*Data shown:*
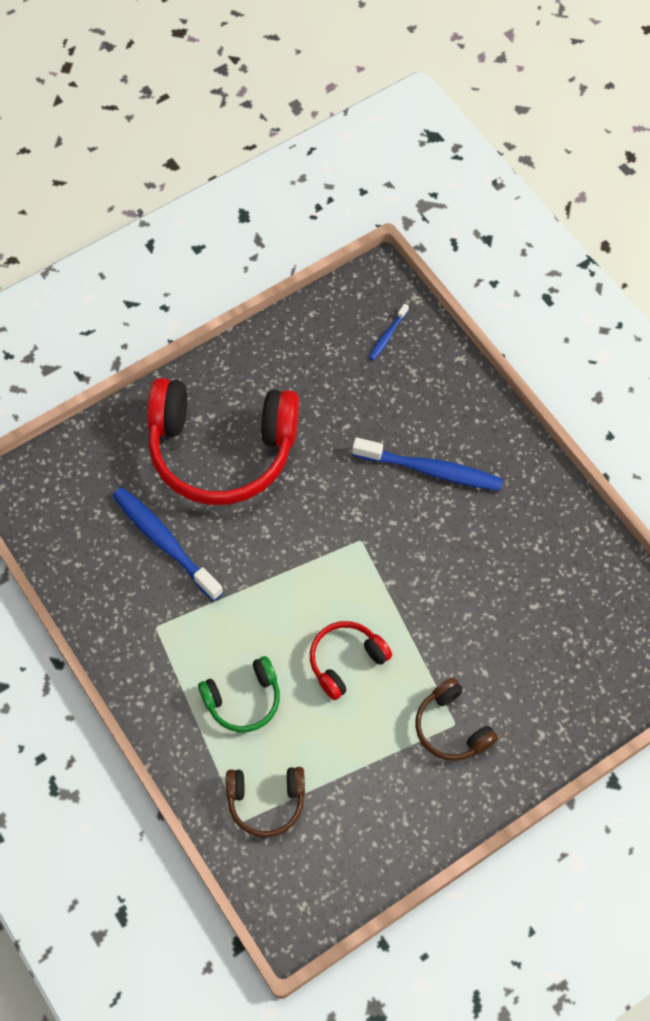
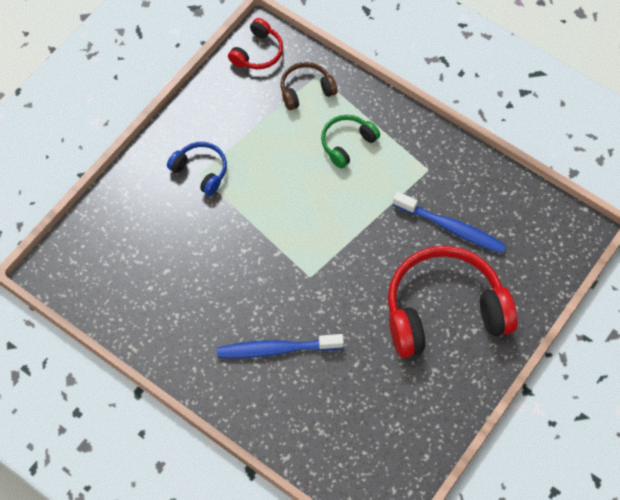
camera: 160 degrees right, 0 degrees up
(346, 661) = (288, 189): red headphones -> red headphones (258, 52)
(387, 336) = (354, 457): blue toothbrush -> none
(451, 728) = (201, 170): brown headphones -> blue headphones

*Problem to work on:*
What is needed is an exact reproduction of the data, pictures excluded.

*Answer:*
camera: 160 degrees right, 0 degrees up
(346, 661) = (288, 189): red headphones -> red headphones (258, 52)
(387, 336) = (354, 457): blue toothbrush -> none
(451, 728) = (201, 170): brown headphones -> blue headphones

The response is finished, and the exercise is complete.